■ **Required work**
In the copy, include every entry exactly but none of the pictures.

■ **Object transformation records**
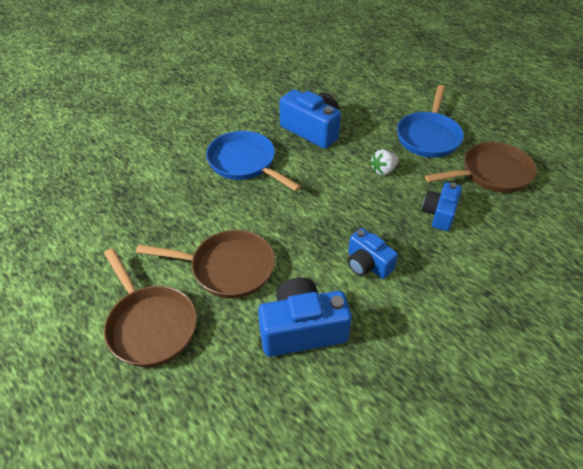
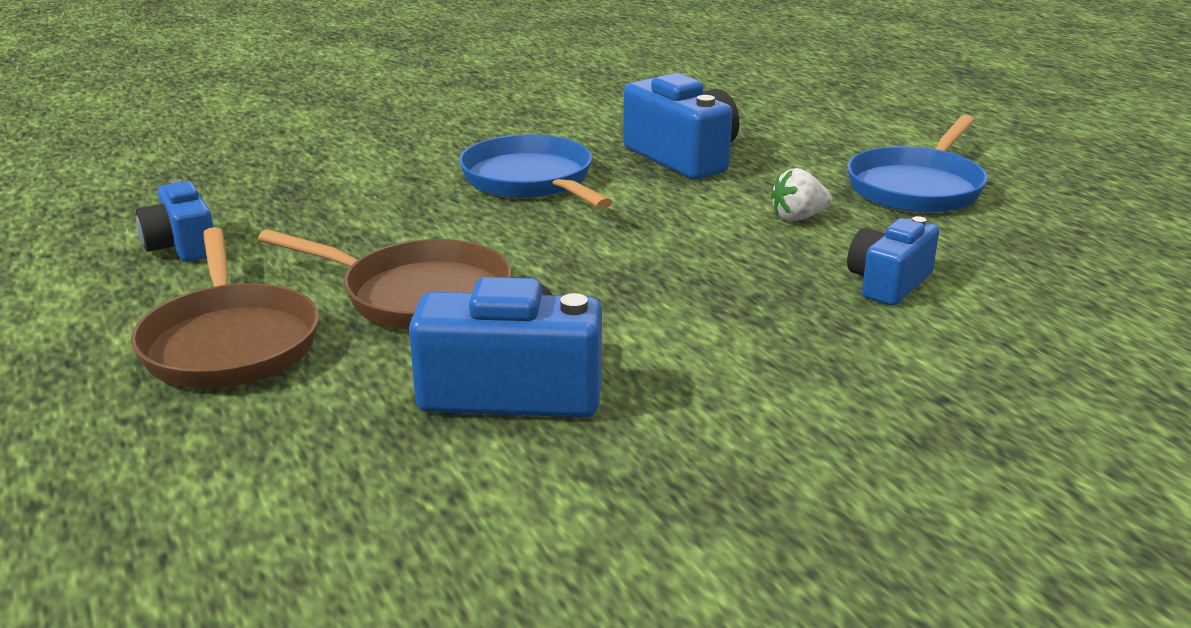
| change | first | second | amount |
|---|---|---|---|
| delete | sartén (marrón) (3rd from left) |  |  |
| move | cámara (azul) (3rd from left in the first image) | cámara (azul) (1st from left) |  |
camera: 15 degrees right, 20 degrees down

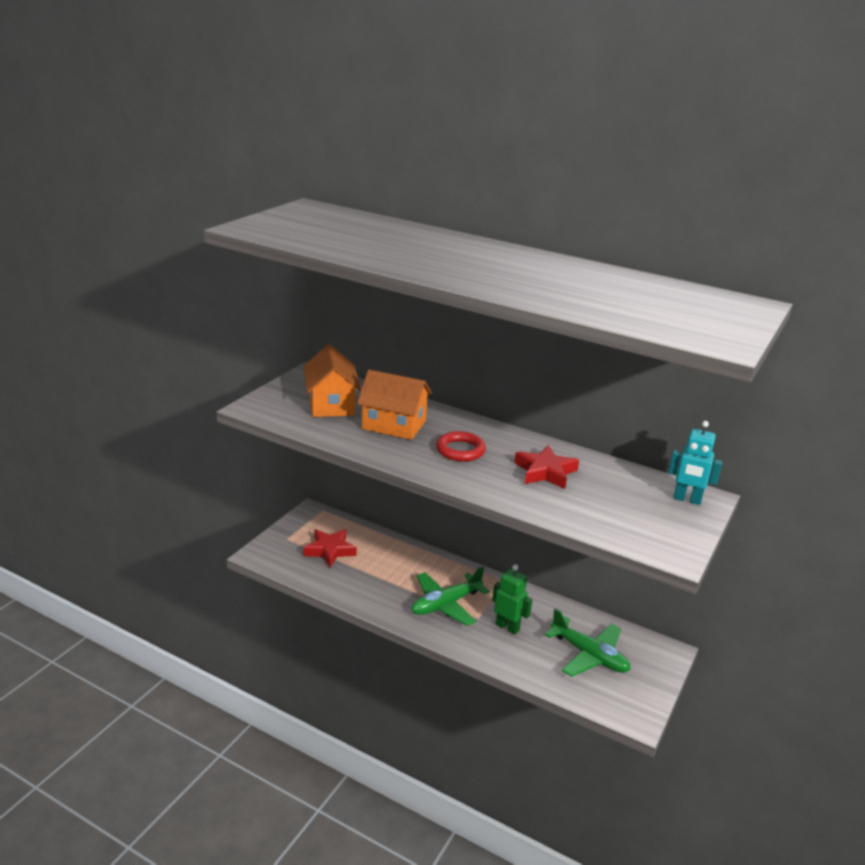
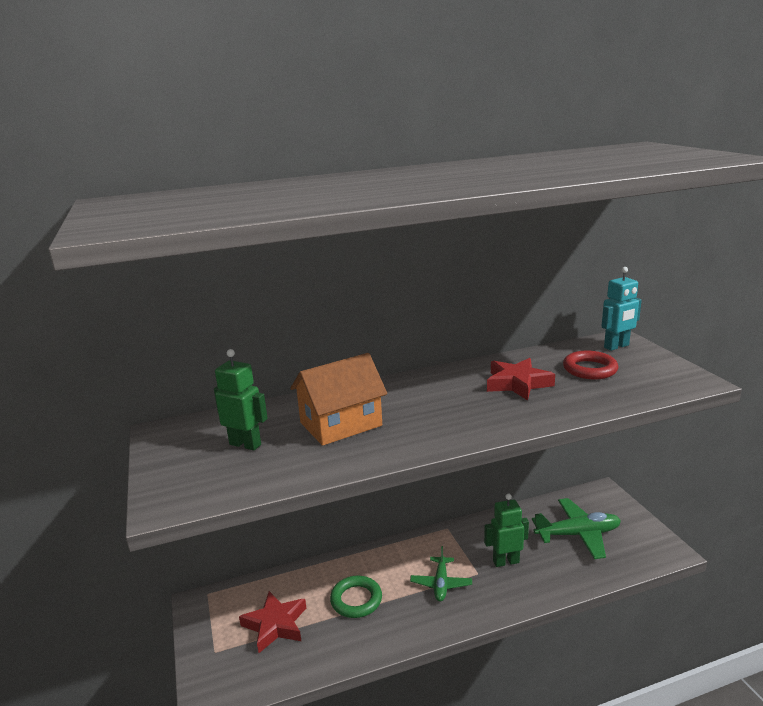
| change | first | second | amount |
|---|---|---|---|
| insert |  | anillo (verde) |  |
| move | anillo (rojo) |  |  |
| replace | casa (naranja) (1st from left) | robot (verde) (1st from left) |  |
| resize | avión (verde) (1st from left) |  | x0.62 |
camera: 45 degrees left, 5 degrees down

■ **Result**
| change | first | second | amount |
|---|---|---|---|
| delete | sartén (marrón) (3rd from left) |  |  |
| move | cámara (azul) (3rd from left in the first image) | cámara (azul) (1st from left) |  |
camera: 15 degrees right, 20 degrees down

| change | first | second | amount |
|---|---|---|---|
| insert |  | anillo (verde) |  |
| move | anillo (rojo) |  |  |
| replace | casa (naranja) (1st from left) | robot (verde) (1st from left) |  |
| resize | avión (verde) (1st from left) |  | x0.62 |
camera: 45 degrees left, 5 degrees down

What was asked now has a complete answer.